Change listing data
• • •
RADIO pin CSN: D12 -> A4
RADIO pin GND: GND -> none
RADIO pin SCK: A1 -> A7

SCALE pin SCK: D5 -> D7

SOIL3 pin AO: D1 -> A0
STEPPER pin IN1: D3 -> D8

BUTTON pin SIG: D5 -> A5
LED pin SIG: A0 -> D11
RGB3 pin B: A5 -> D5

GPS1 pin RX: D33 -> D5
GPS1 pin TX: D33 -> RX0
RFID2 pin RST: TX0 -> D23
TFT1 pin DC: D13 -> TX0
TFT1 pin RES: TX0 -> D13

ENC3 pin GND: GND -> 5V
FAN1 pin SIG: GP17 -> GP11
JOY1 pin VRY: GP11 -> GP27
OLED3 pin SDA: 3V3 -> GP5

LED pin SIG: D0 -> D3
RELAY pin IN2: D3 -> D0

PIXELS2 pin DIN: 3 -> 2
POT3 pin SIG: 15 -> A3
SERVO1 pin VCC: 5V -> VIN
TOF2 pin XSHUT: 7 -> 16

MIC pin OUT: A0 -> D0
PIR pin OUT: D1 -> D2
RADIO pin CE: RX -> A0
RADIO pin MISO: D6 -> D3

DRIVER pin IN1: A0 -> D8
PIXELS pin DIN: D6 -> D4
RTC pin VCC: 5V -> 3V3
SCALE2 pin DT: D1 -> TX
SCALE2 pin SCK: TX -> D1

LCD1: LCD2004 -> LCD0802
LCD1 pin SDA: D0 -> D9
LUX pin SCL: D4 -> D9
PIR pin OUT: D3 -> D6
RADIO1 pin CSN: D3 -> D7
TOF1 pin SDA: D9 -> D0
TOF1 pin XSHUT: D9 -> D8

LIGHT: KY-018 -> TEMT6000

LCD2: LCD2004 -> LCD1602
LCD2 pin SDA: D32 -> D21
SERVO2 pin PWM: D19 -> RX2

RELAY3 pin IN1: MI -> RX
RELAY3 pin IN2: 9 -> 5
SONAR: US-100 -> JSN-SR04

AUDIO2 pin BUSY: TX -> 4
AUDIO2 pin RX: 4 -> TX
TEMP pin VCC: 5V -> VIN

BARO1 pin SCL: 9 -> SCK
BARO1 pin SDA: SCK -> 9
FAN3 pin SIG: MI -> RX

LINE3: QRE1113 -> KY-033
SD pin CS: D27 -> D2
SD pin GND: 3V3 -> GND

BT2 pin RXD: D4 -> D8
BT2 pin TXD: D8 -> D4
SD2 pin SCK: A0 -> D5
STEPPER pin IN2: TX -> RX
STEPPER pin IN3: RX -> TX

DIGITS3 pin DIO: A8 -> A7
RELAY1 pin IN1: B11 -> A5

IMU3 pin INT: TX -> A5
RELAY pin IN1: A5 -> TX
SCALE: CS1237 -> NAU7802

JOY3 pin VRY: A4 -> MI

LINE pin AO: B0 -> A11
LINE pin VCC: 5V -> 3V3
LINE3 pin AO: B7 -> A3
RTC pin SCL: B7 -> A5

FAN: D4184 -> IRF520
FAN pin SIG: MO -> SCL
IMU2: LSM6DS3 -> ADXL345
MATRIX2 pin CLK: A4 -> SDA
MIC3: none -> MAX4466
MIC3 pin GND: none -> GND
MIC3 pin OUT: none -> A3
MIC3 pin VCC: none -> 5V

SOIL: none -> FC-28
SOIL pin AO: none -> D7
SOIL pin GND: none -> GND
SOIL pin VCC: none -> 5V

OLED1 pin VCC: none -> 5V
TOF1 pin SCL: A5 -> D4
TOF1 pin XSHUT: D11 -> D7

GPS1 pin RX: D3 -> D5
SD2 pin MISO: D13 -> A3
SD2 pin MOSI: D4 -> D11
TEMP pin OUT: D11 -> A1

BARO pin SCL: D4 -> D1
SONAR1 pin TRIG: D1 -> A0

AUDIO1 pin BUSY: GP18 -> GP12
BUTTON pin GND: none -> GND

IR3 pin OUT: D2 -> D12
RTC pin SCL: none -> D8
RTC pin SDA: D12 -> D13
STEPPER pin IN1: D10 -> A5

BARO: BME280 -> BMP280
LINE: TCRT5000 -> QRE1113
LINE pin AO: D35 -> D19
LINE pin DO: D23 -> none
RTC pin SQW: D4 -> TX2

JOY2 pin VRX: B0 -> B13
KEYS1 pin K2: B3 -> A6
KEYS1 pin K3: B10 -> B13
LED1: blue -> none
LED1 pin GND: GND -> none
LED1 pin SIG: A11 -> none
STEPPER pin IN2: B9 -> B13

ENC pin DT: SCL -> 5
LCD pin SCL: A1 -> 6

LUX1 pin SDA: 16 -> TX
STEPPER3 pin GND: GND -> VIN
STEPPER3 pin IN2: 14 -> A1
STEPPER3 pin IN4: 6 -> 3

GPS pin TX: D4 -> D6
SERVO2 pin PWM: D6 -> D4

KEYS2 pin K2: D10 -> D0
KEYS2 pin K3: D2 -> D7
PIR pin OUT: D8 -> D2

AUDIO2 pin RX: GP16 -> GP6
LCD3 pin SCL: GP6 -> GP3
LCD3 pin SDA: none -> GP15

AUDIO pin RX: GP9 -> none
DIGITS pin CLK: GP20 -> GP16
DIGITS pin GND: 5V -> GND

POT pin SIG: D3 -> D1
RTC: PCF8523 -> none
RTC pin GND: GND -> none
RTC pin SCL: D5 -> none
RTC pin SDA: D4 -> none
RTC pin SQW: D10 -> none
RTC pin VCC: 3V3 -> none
• • •
= What you should do =
Please return the lines above that run from the line containing "RADIO pin SCK: A1 -> A7" to the line containing "RFID2 pin RST: TX0 -> D23", inclusive, exactly and with no other lines.

= Solved exercise =
RADIO pin SCK: A1 -> A7

SCALE pin SCK: D5 -> D7

SOIL3 pin AO: D1 -> A0
STEPPER pin IN1: D3 -> D8

BUTTON pin SIG: D5 -> A5
LED pin SIG: A0 -> D11
RGB3 pin B: A5 -> D5

GPS1 pin RX: D33 -> D5
GPS1 pin TX: D33 -> RX0
RFID2 pin RST: TX0 -> D23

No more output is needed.